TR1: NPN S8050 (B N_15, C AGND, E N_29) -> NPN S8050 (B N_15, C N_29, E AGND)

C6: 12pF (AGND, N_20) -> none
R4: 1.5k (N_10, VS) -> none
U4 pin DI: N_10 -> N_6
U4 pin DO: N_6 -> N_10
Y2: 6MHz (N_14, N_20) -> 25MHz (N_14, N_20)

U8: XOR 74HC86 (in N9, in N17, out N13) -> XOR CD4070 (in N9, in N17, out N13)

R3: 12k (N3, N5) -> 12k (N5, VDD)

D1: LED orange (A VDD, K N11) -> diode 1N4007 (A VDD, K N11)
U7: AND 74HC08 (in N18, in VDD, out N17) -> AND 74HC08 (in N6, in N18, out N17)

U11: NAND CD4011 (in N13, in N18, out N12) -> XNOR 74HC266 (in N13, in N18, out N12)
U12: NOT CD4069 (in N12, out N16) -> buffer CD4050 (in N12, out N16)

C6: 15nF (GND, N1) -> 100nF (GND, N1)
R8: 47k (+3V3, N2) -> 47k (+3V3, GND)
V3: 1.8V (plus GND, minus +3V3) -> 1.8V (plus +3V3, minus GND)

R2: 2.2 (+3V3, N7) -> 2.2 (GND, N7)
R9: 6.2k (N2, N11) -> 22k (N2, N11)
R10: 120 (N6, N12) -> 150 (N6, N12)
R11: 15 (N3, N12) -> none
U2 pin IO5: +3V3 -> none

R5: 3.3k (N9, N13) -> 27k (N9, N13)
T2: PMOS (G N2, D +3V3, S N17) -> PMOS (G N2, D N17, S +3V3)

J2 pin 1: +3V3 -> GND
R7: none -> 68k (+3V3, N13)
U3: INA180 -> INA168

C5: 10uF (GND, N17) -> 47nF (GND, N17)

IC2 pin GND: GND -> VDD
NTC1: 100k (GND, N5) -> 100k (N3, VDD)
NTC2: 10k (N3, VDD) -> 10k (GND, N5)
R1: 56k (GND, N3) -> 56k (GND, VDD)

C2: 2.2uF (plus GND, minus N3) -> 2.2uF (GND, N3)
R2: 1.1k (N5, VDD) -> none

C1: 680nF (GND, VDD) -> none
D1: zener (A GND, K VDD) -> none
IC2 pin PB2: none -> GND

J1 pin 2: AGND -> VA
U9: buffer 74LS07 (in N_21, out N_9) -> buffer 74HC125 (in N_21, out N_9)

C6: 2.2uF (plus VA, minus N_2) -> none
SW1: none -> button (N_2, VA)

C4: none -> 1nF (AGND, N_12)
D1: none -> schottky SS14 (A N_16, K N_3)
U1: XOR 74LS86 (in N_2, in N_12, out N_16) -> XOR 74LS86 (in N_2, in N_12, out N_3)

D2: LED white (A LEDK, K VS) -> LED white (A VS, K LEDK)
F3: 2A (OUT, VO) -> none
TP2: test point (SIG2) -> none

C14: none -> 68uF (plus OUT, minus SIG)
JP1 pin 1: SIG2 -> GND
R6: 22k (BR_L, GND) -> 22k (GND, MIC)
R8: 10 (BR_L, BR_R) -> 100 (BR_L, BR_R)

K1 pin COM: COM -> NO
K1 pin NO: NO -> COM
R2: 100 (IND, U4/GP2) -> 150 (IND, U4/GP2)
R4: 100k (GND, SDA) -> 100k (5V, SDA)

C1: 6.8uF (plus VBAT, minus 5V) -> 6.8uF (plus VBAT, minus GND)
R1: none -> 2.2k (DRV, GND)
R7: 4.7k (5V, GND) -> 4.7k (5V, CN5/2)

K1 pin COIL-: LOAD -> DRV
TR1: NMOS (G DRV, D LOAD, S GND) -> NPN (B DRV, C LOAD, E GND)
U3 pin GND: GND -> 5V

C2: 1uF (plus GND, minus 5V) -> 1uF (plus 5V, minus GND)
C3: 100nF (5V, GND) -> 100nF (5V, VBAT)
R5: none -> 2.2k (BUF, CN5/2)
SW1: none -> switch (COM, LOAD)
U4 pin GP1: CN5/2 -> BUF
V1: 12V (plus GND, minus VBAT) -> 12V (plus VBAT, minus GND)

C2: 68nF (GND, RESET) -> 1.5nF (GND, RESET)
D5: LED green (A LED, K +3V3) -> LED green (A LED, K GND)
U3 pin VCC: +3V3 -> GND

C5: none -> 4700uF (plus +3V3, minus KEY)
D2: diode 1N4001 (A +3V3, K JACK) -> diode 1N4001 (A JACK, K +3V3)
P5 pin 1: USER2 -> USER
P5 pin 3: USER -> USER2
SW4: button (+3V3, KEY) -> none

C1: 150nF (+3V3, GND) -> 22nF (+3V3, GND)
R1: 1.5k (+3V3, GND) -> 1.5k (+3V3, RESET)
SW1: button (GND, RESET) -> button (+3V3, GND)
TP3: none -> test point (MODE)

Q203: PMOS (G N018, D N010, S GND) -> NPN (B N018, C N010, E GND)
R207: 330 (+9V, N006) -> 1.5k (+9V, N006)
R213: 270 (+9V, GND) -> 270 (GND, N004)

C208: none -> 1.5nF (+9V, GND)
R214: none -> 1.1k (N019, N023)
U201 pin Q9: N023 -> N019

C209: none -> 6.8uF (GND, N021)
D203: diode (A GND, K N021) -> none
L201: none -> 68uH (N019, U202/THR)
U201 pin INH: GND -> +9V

━━━━━━━━━━━━━━━━━━━━━━━━━━━━━━

• WHAT YOU SHOULD DO: Reprint exactly the lines above that start at the one with "D2: diode 1N4001" and end at the one with "R207: 330 (+9V, N006) -> 1.5k (+9V, N006)", keeping both and adding none.

• REPLY TO THE TASK:
D2: diode 1N4001 (A +3V3, K JACK) -> diode 1N4001 (A JACK, K +3V3)
P5 pin 1: USER2 -> USER
P5 pin 3: USER -> USER2
SW4: button (+3V3, KEY) -> none

C1: 150nF (+3V3, GND) -> 22nF (+3V3, GND)
R1: 1.5k (+3V3, GND) -> 1.5k (+3V3, RESET)
SW1: button (GND, RESET) -> button (+3V3, GND)
TP3: none -> test point (MODE)

Q203: PMOS (G N018, D N010, S GND) -> NPN (B N018, C N010, E GND)
R207: 330 (+9V, N006) -> 1.5k (+9V, N006)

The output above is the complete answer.